## [Source data]
== Segment start ==
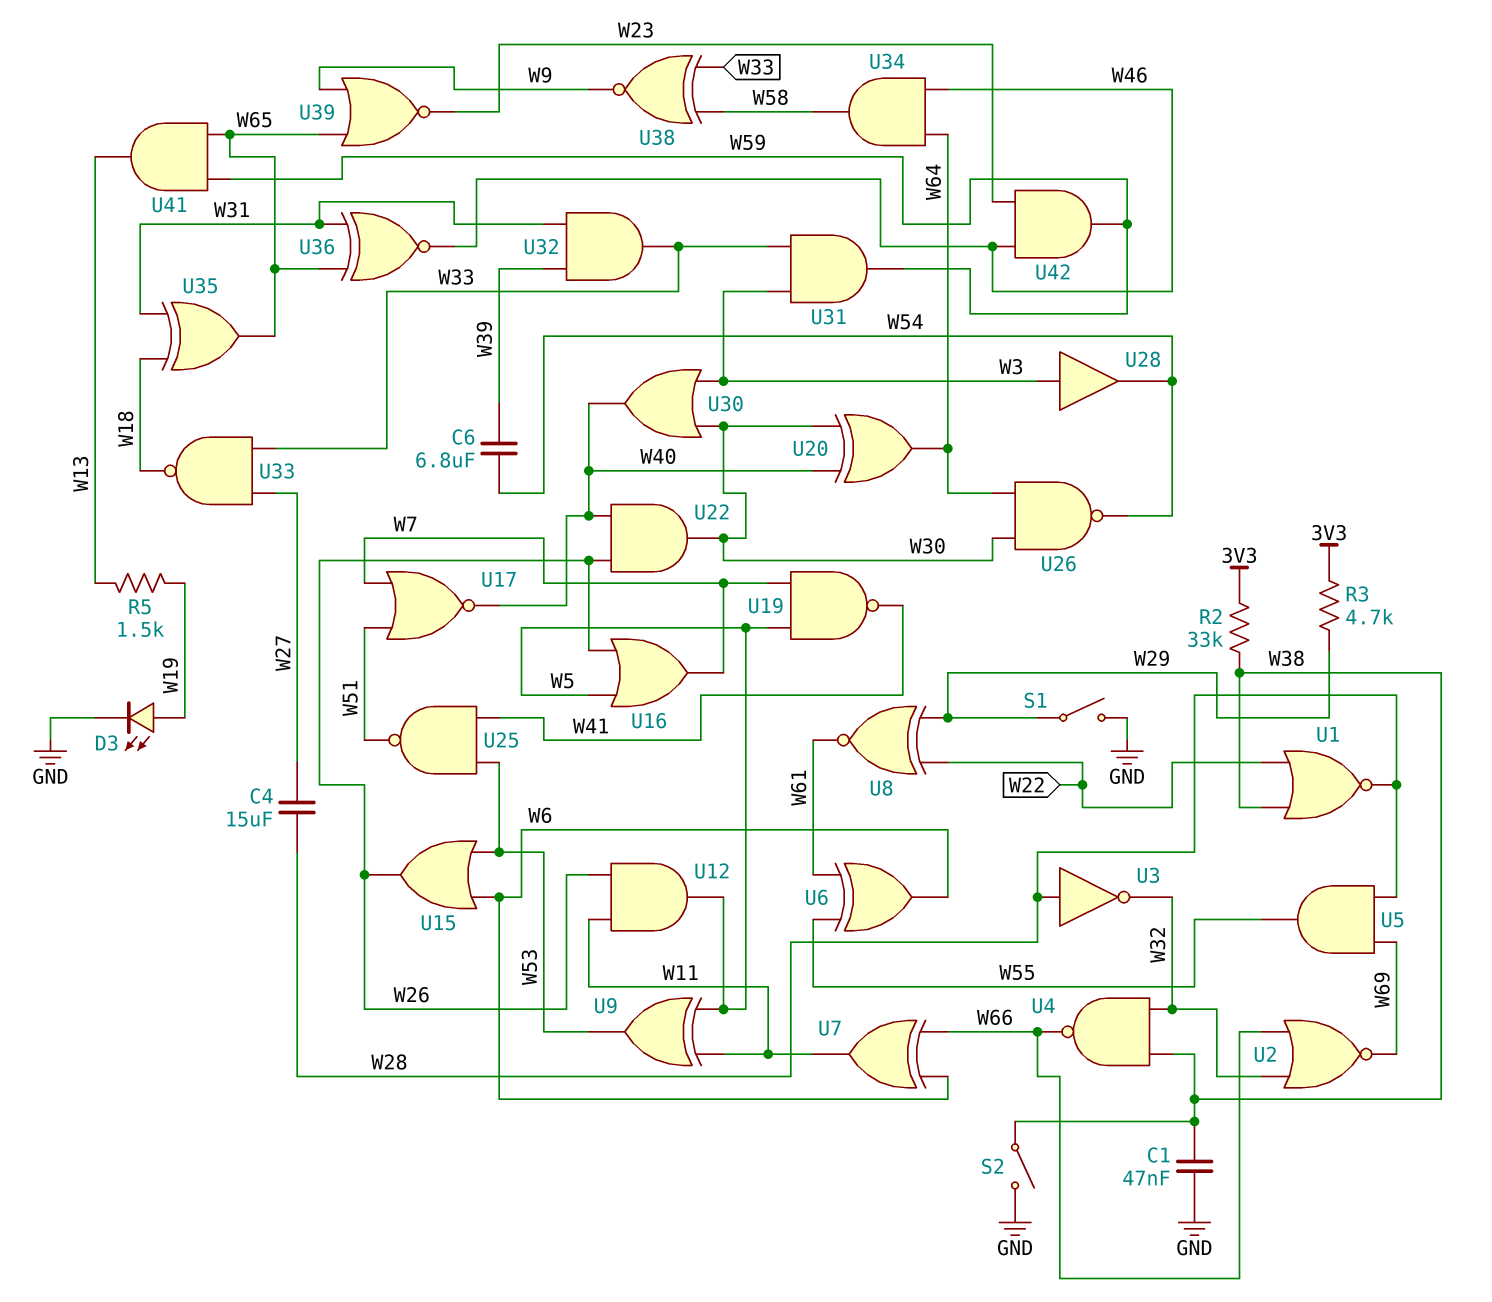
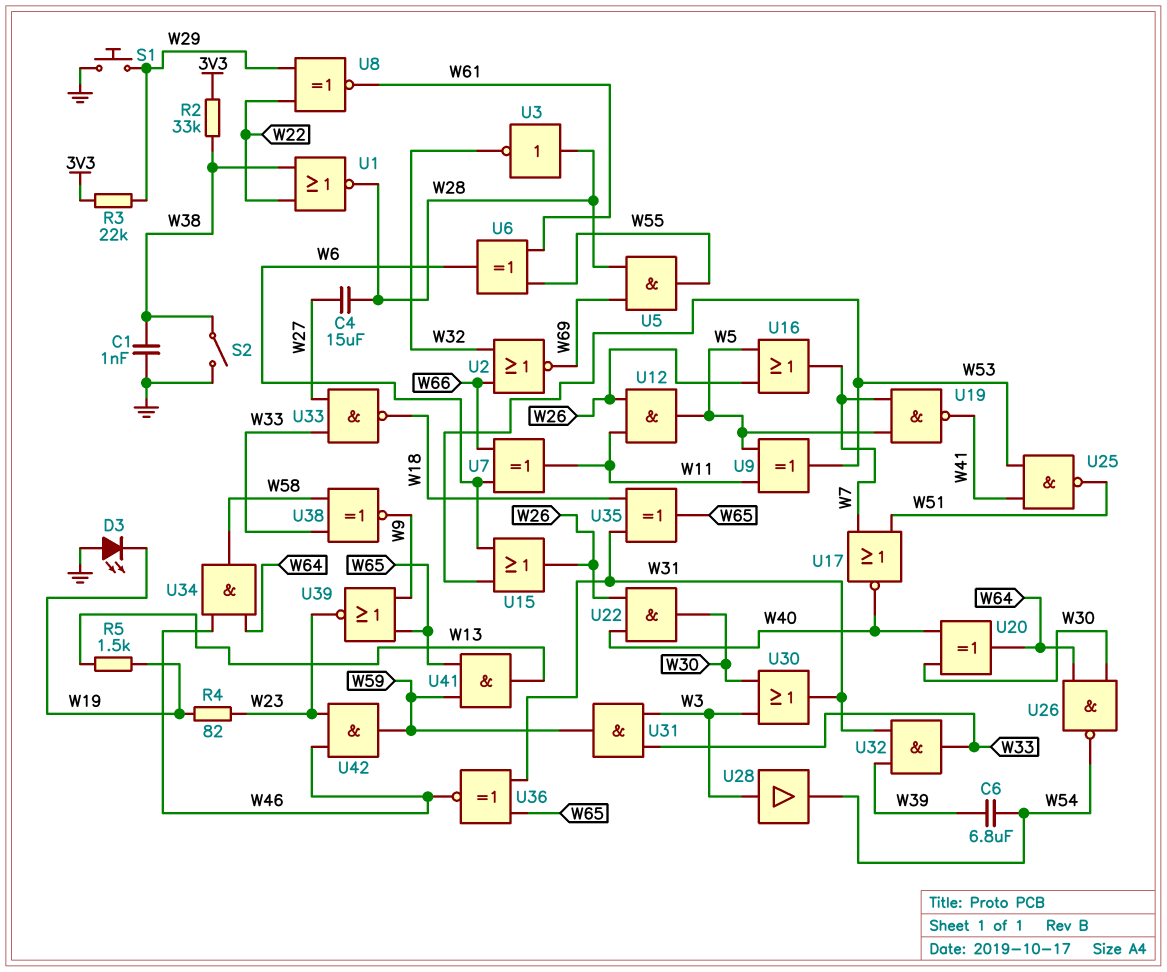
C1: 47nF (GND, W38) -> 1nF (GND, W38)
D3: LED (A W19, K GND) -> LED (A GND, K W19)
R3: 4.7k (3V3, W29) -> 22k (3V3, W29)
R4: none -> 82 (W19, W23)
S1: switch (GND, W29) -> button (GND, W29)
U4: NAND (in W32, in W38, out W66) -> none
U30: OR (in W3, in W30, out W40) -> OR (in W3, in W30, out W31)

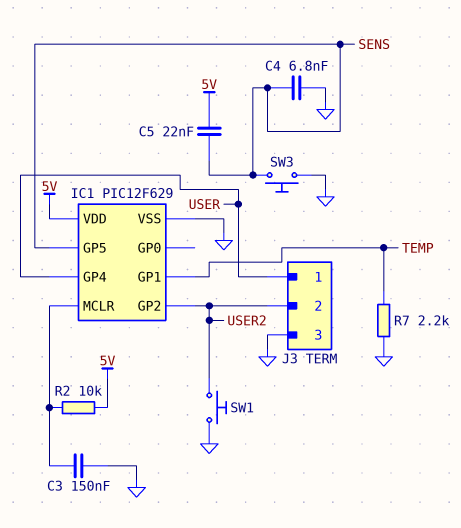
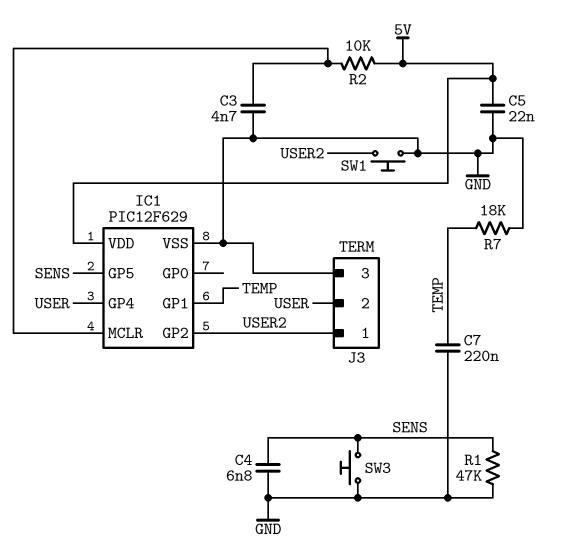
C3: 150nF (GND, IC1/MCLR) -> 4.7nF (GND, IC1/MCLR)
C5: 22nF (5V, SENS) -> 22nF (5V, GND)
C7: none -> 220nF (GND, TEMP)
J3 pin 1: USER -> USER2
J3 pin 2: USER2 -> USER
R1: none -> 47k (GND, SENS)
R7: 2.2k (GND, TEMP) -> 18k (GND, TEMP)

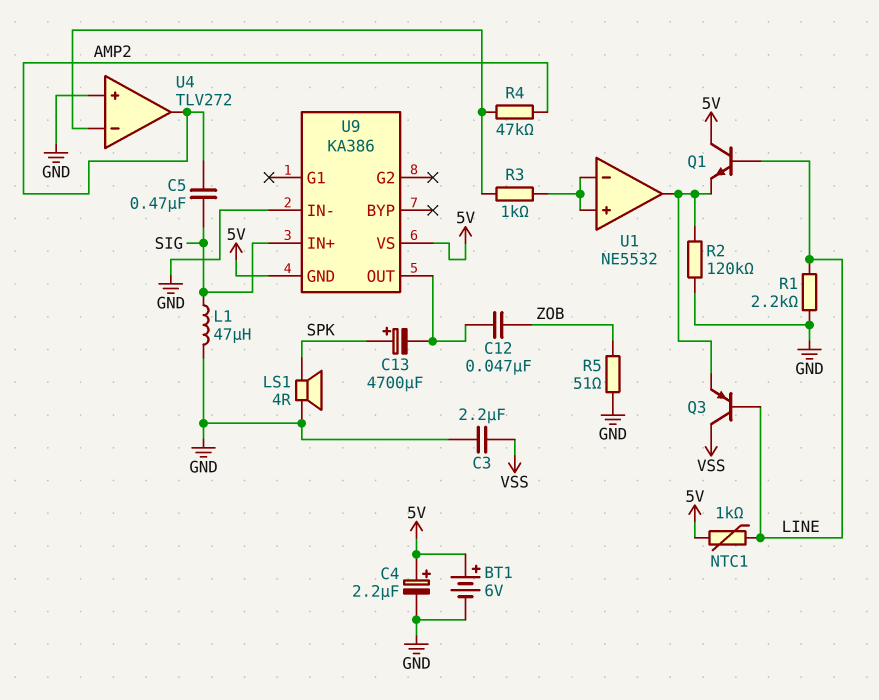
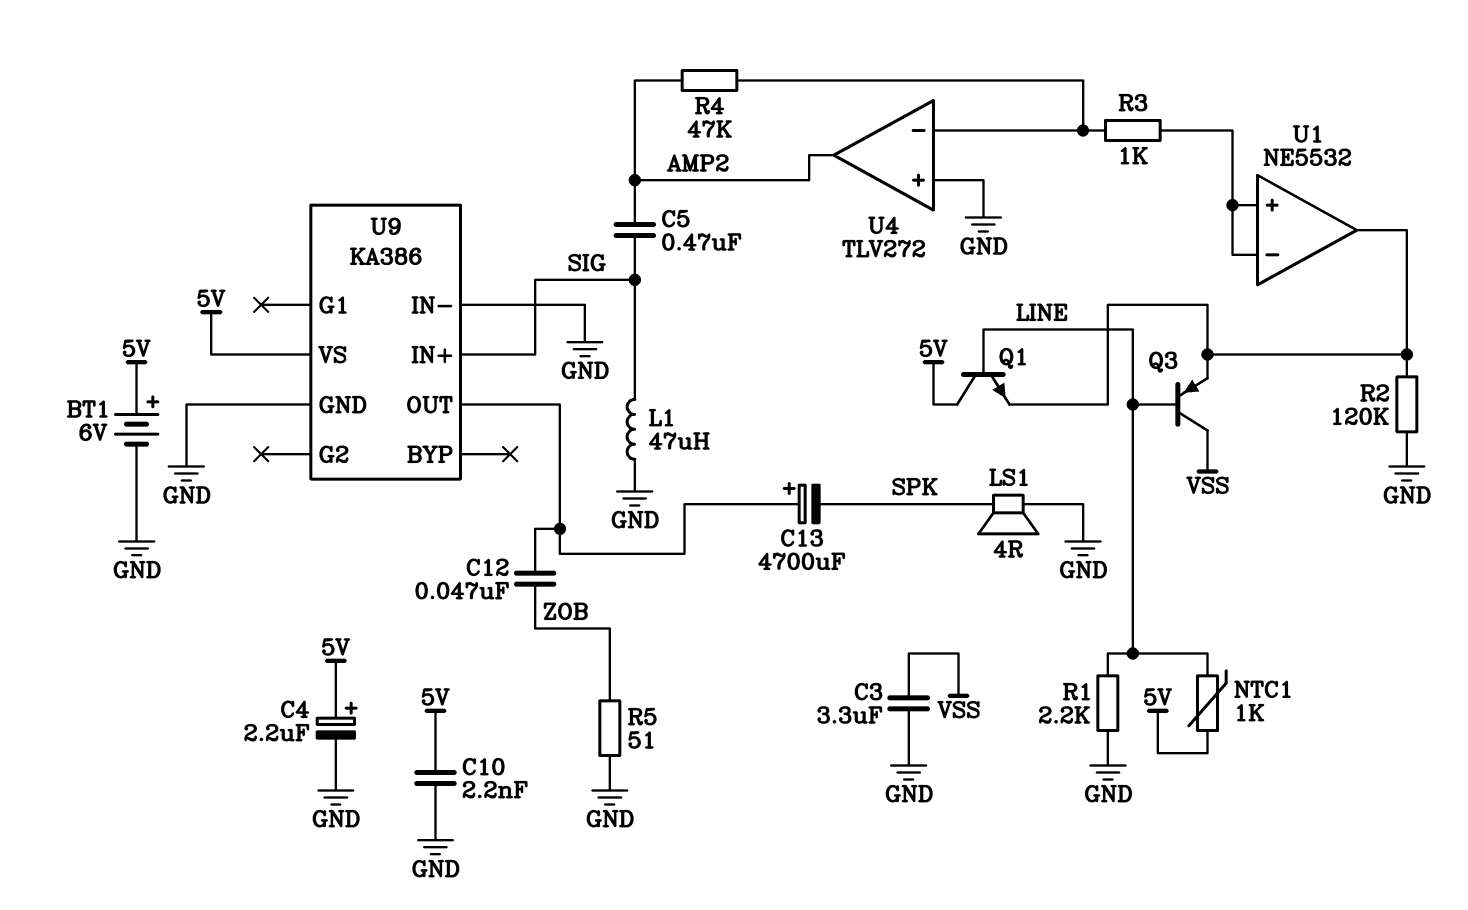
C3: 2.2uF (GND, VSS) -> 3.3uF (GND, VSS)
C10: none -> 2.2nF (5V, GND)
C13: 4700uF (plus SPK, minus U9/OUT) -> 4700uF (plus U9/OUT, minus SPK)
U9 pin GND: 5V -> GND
== Segment end ==
## [The task]
Every line from the one that contains "R1: none -> 47k (GND, SENS)" through the end of the records above is to be reproduced exactly; no picture goes in the copy.

## [Output below]
R1: none -> 47k (GND, SENS)
R7: 2.2k (GND, TEMP) -> 18k (GND, TEMP)

C3: 2.2uF (GND, VSS) -> 3.3uF (GND, VSS)
C10: none -> 2.2nF (5V, GND)
C13: 4700uF (plus SPK, minus U9/OUT) -> 4700uF (plus U9/OUT, minus SPK)
U9 pin GND: 5V -> GND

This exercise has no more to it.